What needs to be done -> Transcribe word for word the lines below from the line with "brown dumbbell: 5 -> 6" through the line with "orange glasses: 6 -> 8", ends included.

== Material for the task

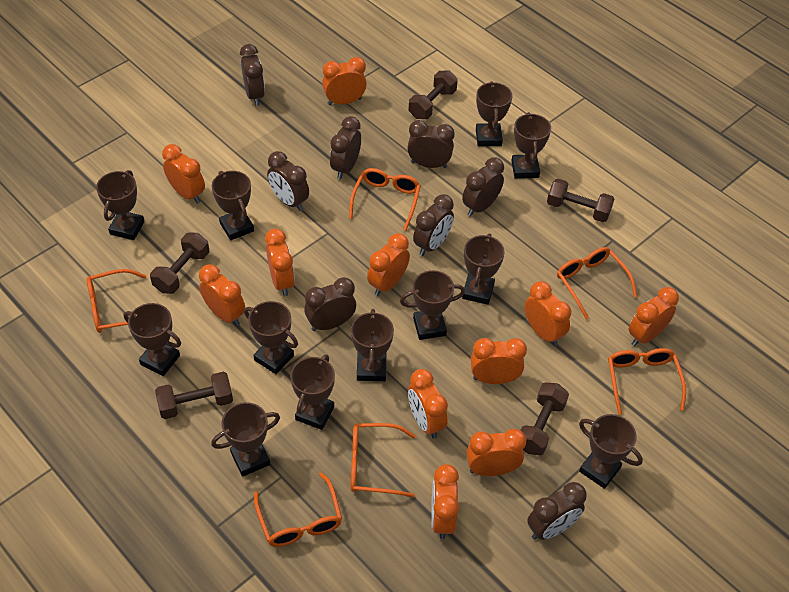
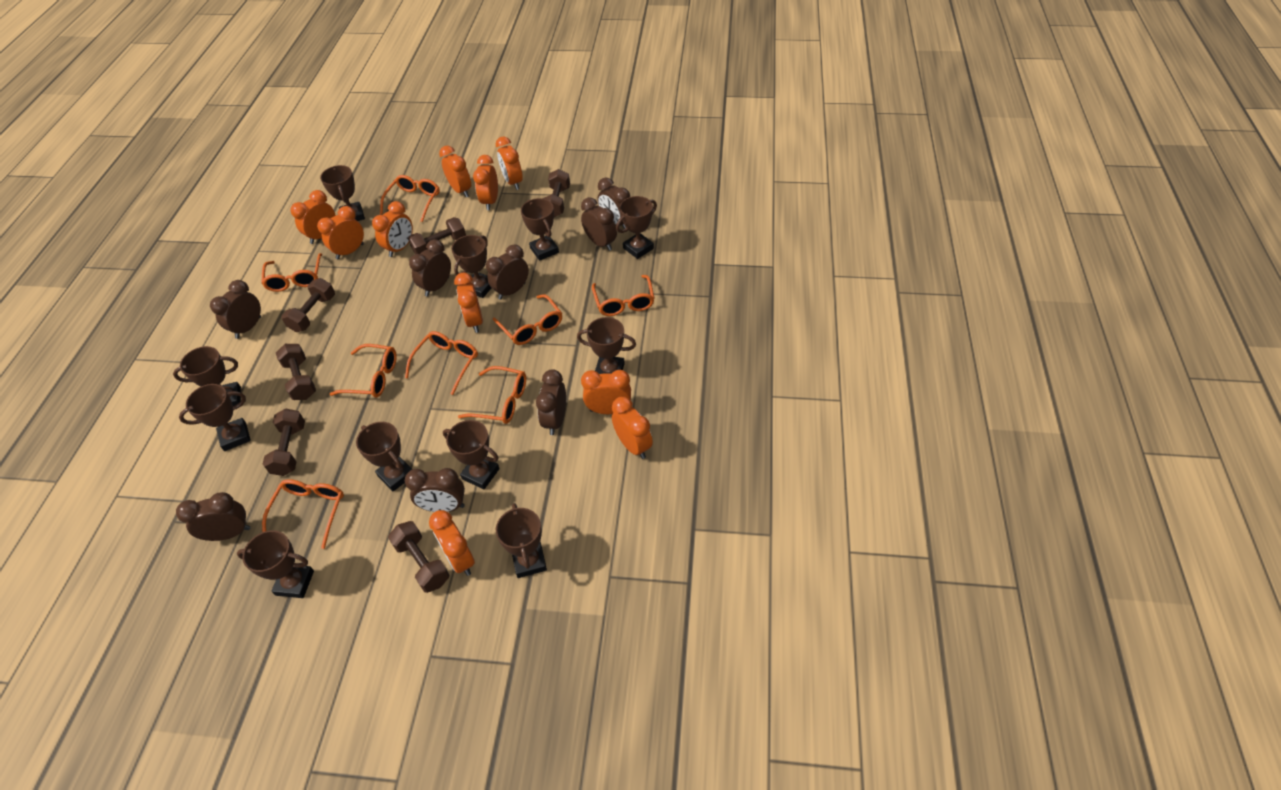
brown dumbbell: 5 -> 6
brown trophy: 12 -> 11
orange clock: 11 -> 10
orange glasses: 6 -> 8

====
== Material for the task

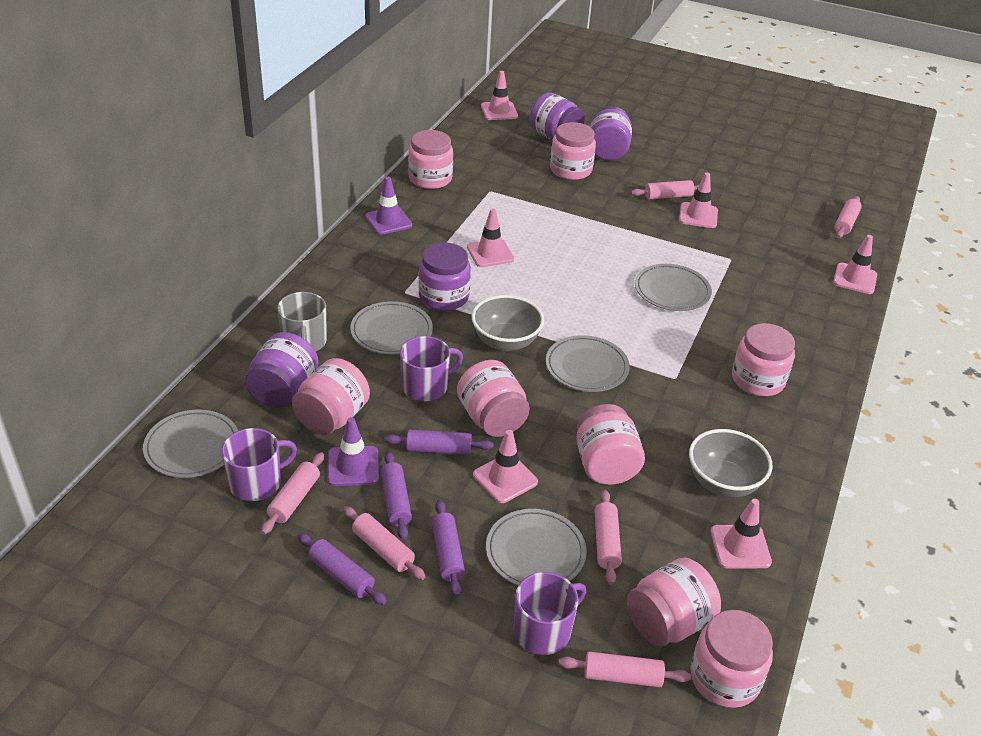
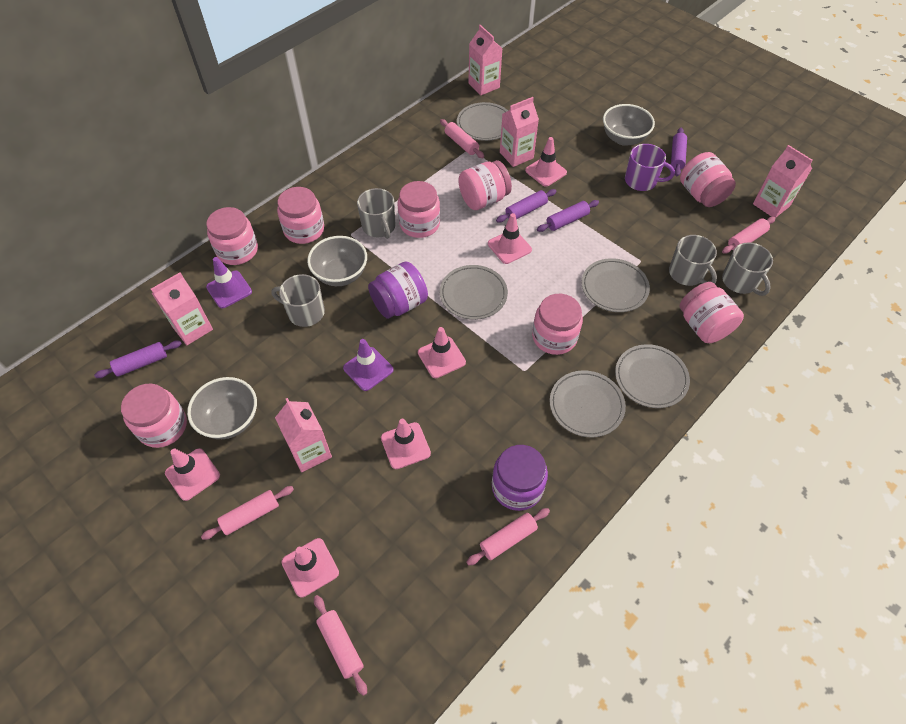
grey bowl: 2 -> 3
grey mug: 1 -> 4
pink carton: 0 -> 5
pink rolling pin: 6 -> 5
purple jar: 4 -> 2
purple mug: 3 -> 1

====
== Material for the task

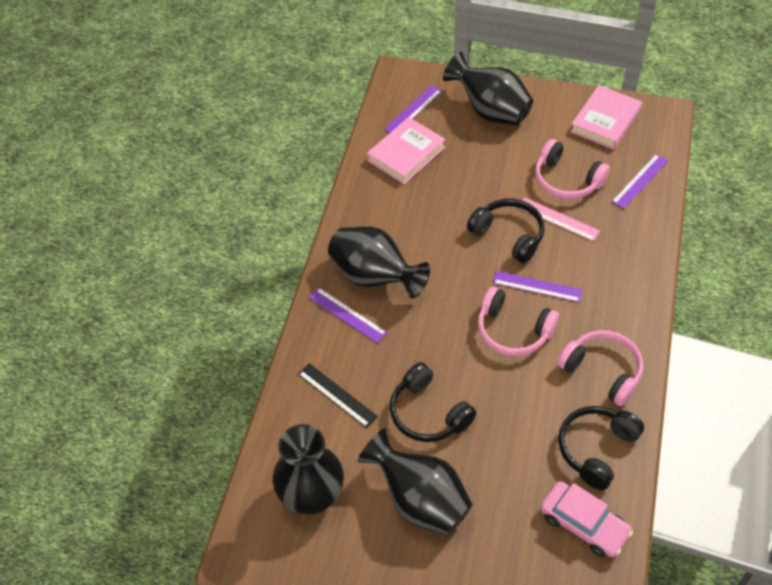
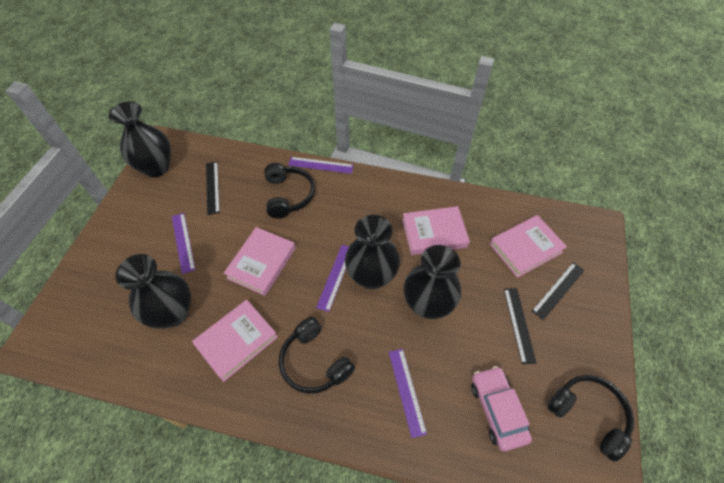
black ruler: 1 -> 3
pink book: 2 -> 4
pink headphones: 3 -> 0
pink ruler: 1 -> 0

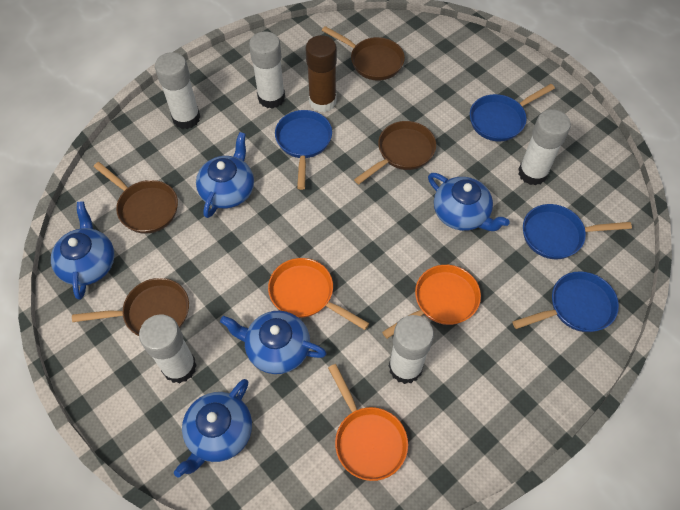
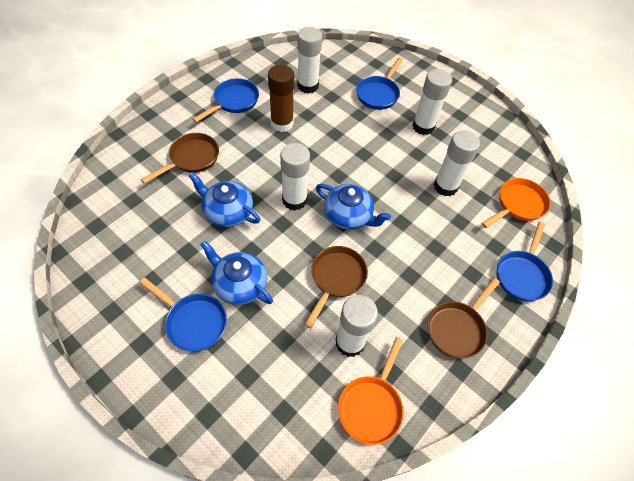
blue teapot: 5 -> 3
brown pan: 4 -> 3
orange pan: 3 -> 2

====

Solution to the exercise ->
brown dumbbell: 5 -> 6
brown trophy: 12 -> 11
orange clock: 11 -> 10
orange glasses: 6 -> 8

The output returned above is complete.